_Problem to solve_: Look through the records below for the line with "camera: 130 degrees left, 5 degrees up" and the line with "(600, 475) = (436, 172): none -> black carton", then return those lines and all lines between, exactly.

_Supplied records_:
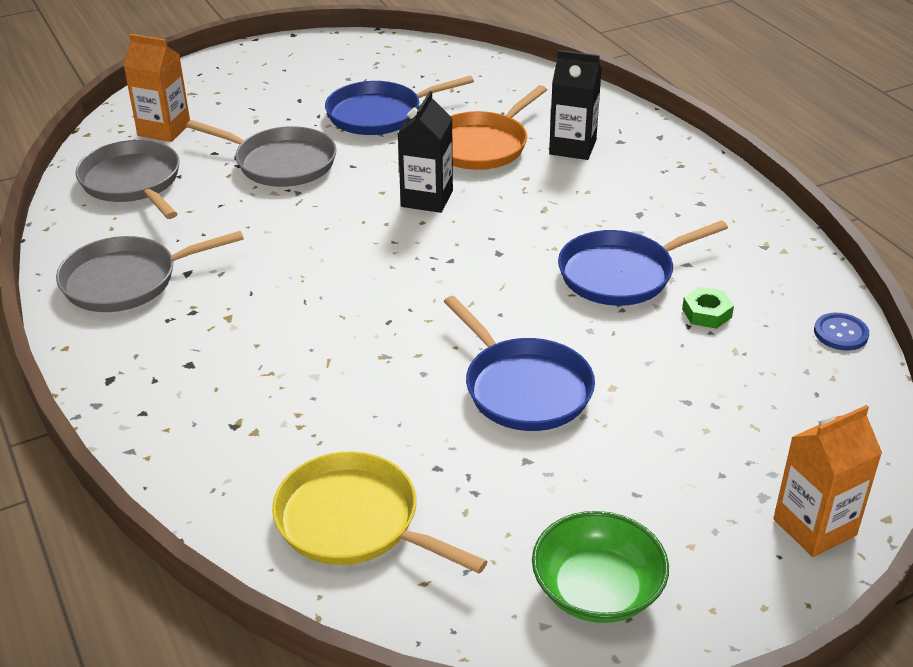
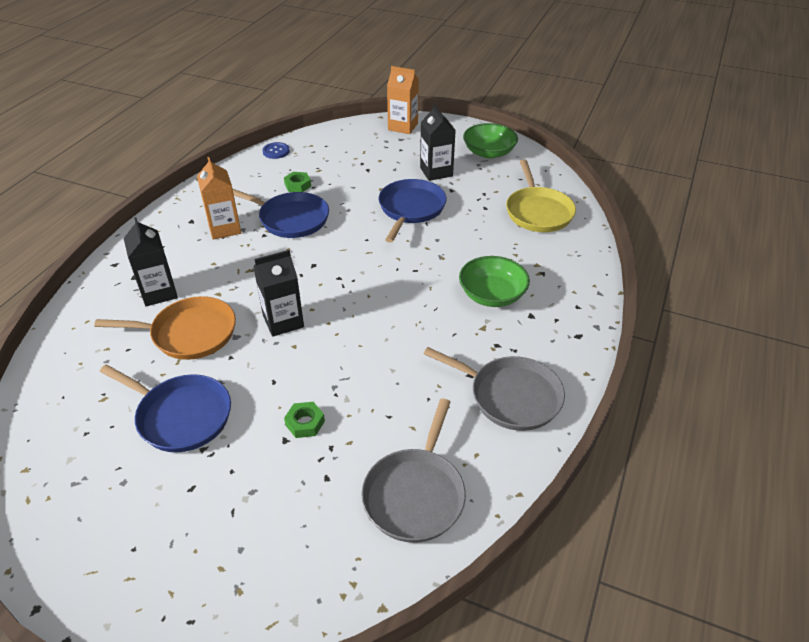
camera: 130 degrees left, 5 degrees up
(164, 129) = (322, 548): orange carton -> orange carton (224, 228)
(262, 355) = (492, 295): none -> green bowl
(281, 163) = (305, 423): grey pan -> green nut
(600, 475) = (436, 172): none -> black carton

---

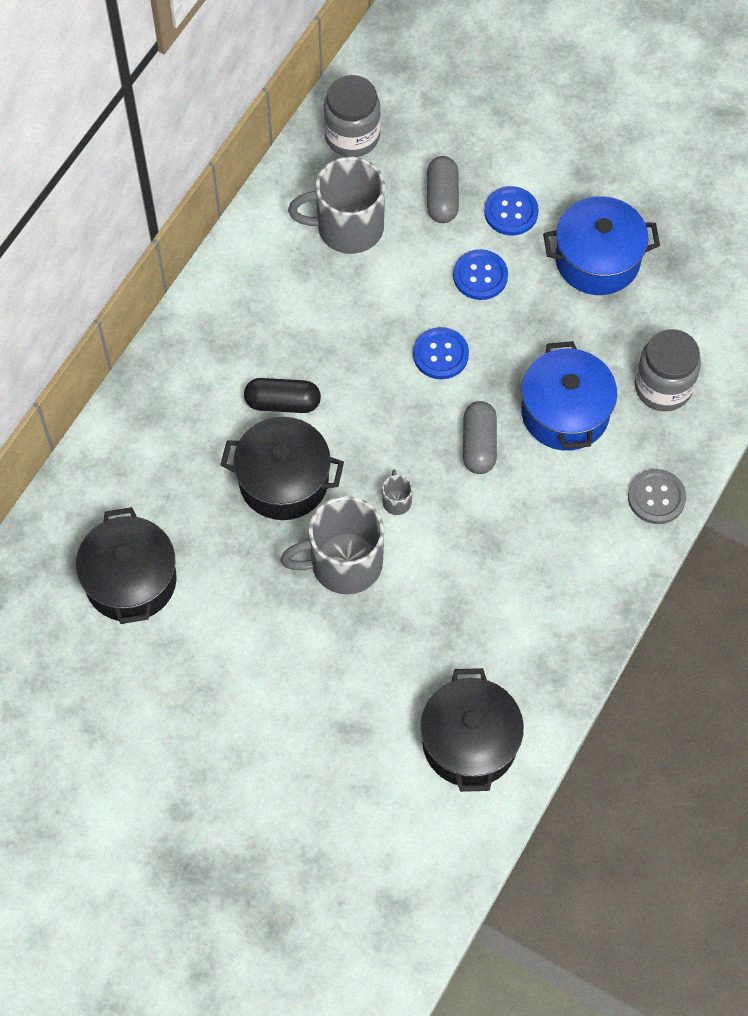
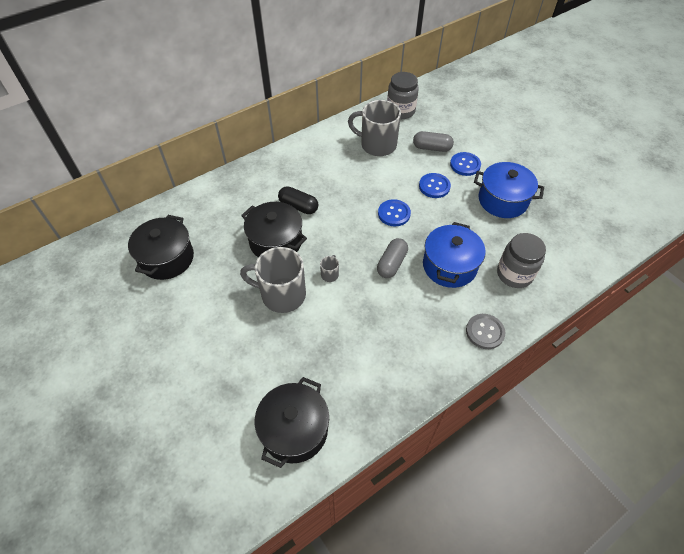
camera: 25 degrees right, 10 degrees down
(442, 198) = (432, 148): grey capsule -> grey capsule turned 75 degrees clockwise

_Solution for this task_:
camera: 130 degrees left, 5 degrees up
(164, 129) = (322, 548): orange carton -> orange carton (224, 228)
(262, 355) = (492, 295): none -> green bowl
(281, 163) = (305, 423): grey pan -> green nut
(600, 475) = (436, 172): none -> black carton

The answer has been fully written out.